_Task to carry out_
Without including the pictures, copy out every line below.

_Extracted records_
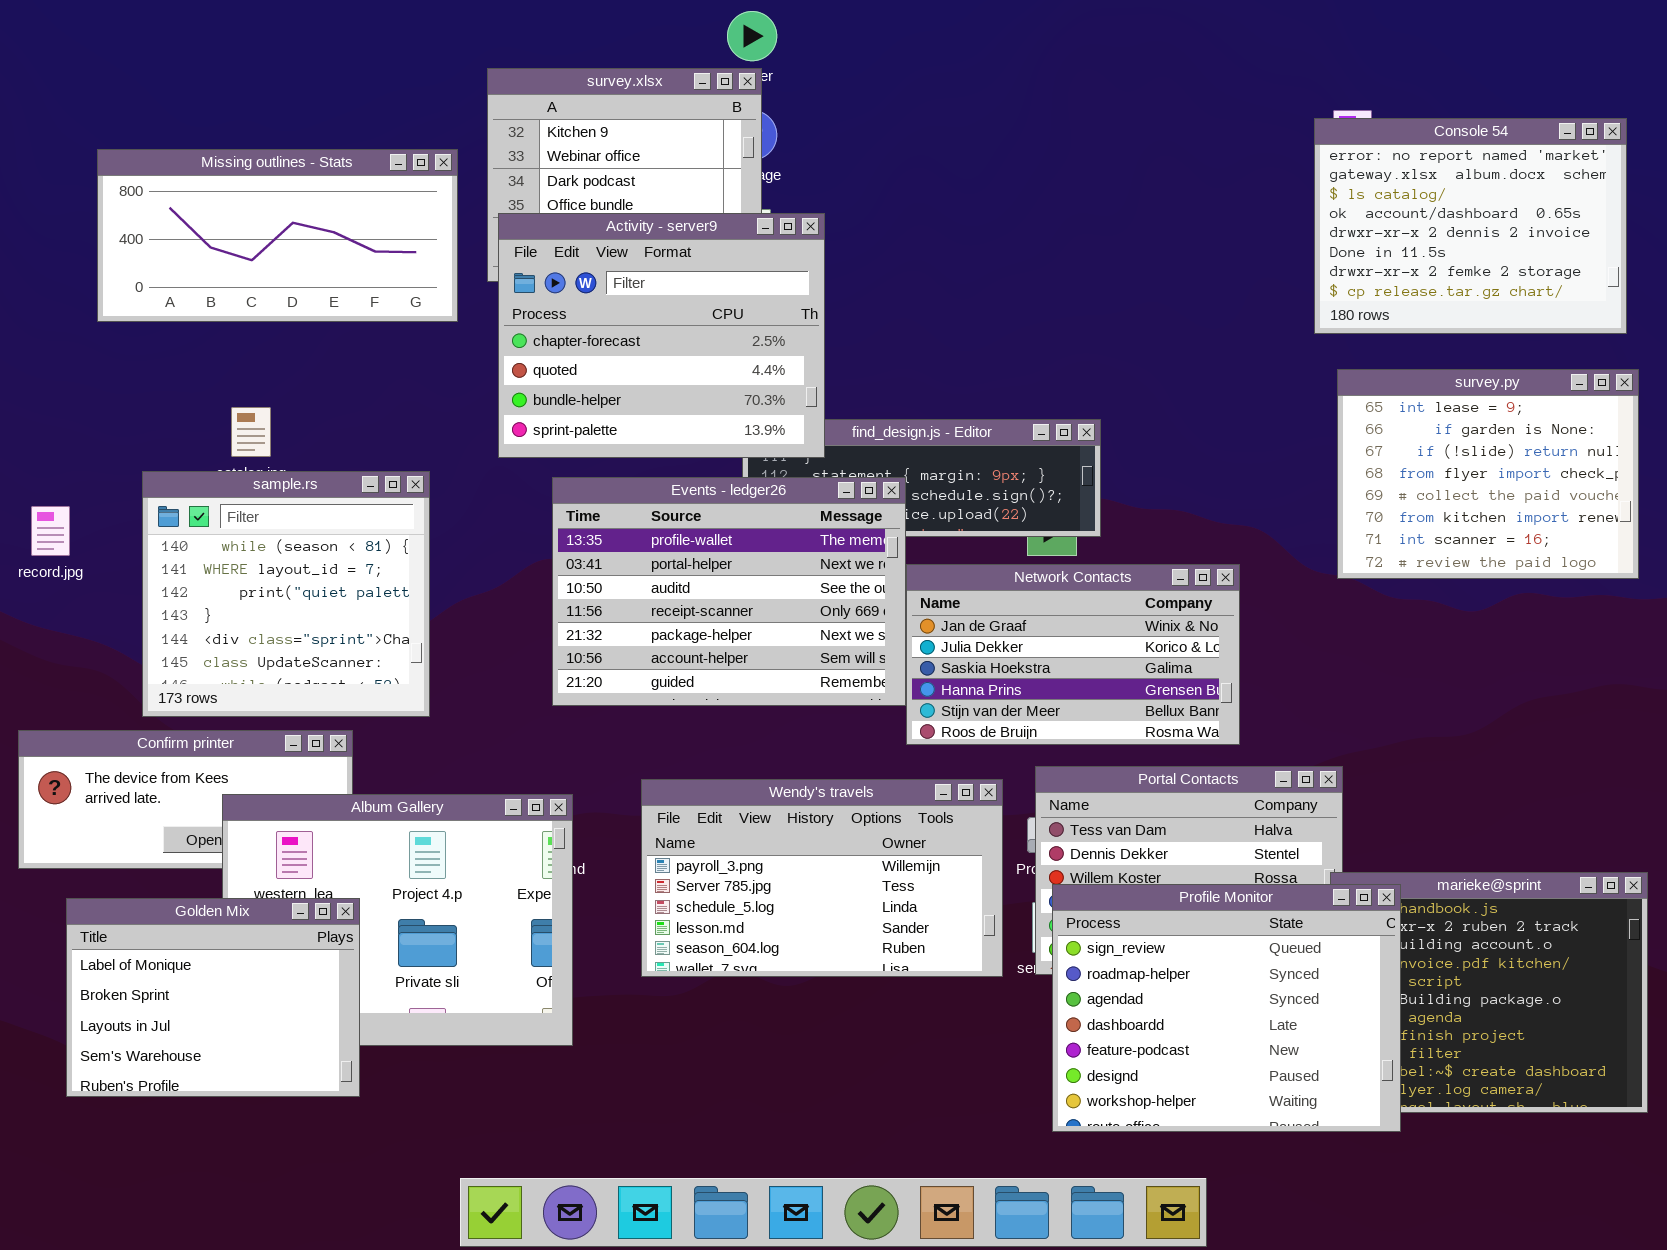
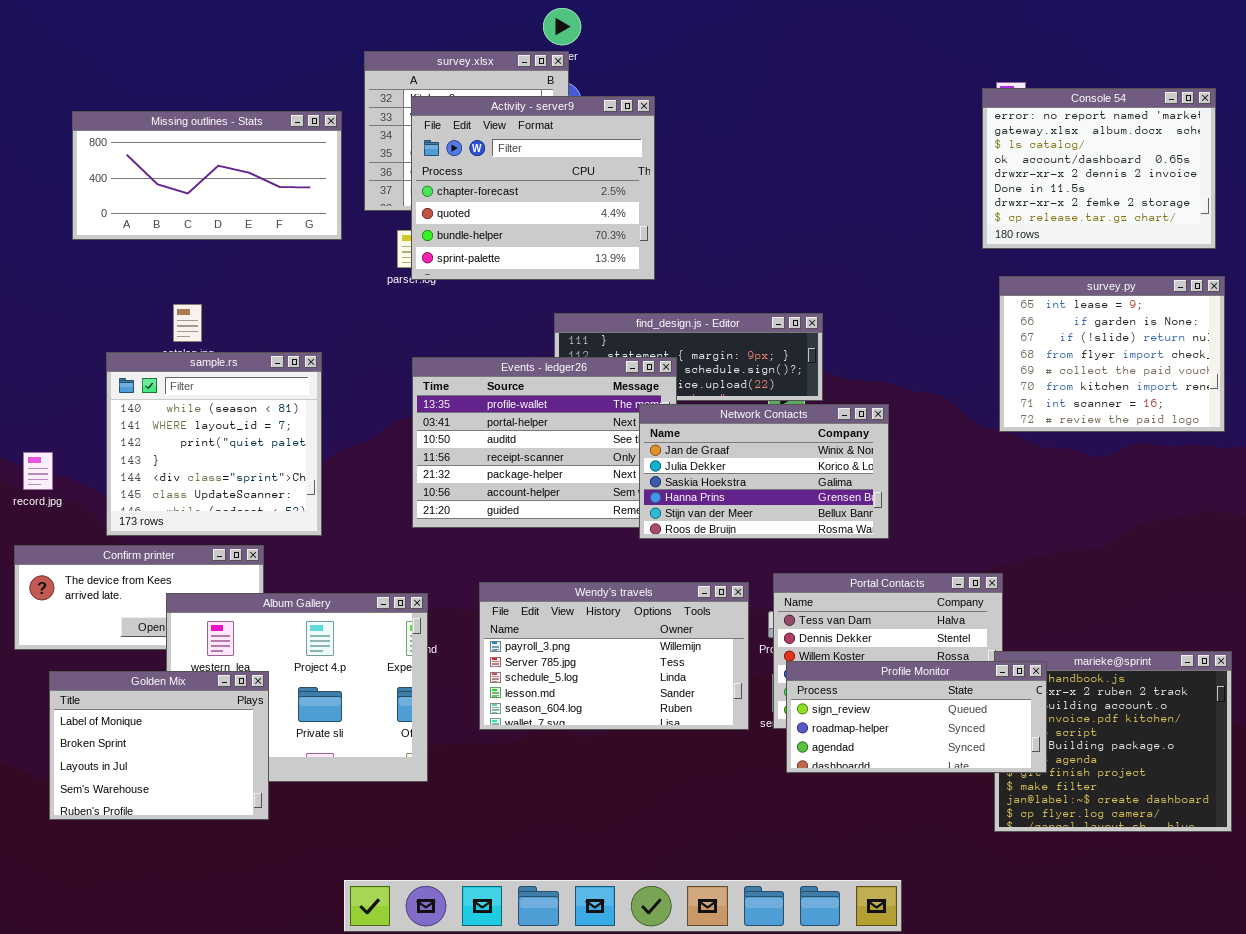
Activity - server9: [498,213,825,458] -> [411,96,655,280], moved
record.jpg: [31,506,70,556] -> [23,452,53,490], moved
Network Contacts: [906,564,1240,745] -> [639,404,889,539], moved
Profile Monitor: [1052,884,1401,1132] -> [786,661,1047,773], resized

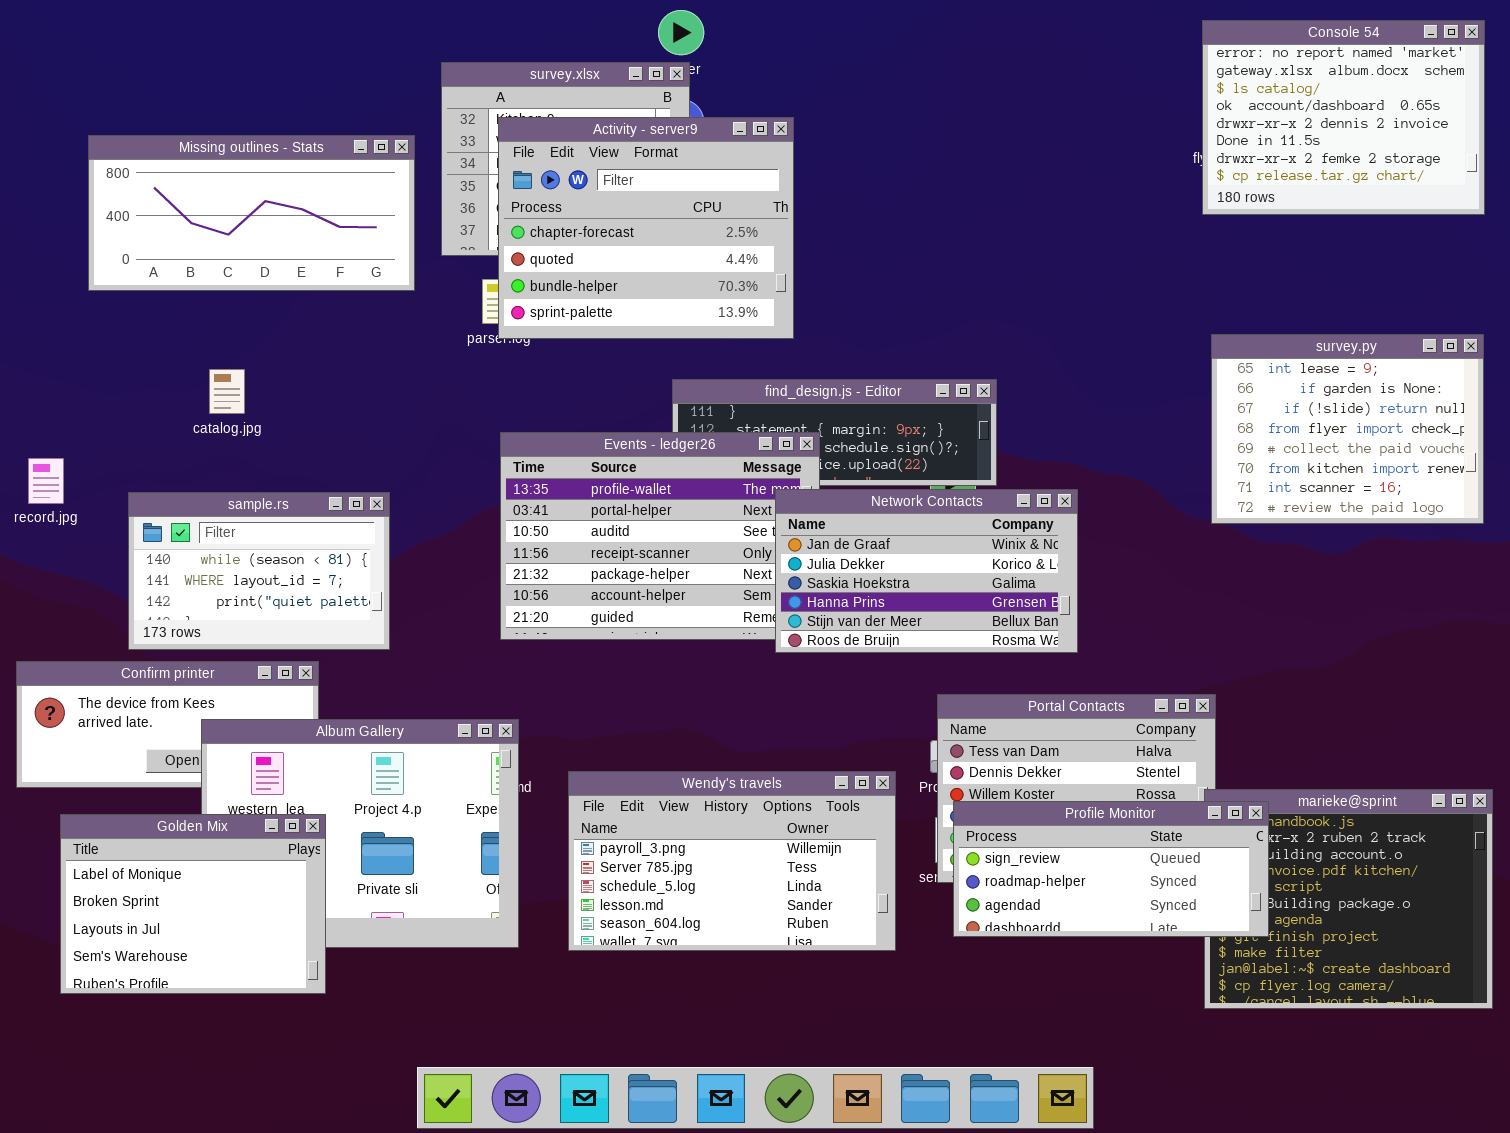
Console 54: [982,88,1216,249] -> [1202,20,1485,215], moved
sample.rs: [106,352,322,536] -> [128,492,390,650], resized
record.jpg: [23,452,53,490] -> [28,458,64,504], moved
Wendy's travels: [479,582,749,730] -> [568,771,896,951], moved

_Expected answer_
Activity - server9: [498,213,825,458] -> [411,96,655,280], moved
record.jpg: [31,506,70,556] -> [23,452,53,490], moved
Network Contacts: [906,564,1240,745] -> [639,404,889,539], moved
Profile Monitor: [1052,884,1401,1132] -> [786,661,1047,773], resized

Console 54: [982,88,1216,249] -> [1202,20,1485,215], moved
sample.rs: [106,352,322,536] -> [128,492,390,650], resized
record.jpg: [23,452,53,490] -> [28,458,64,504], moved
Wendy's travels: [479,582,749,730] -> [568,771,896,951], moved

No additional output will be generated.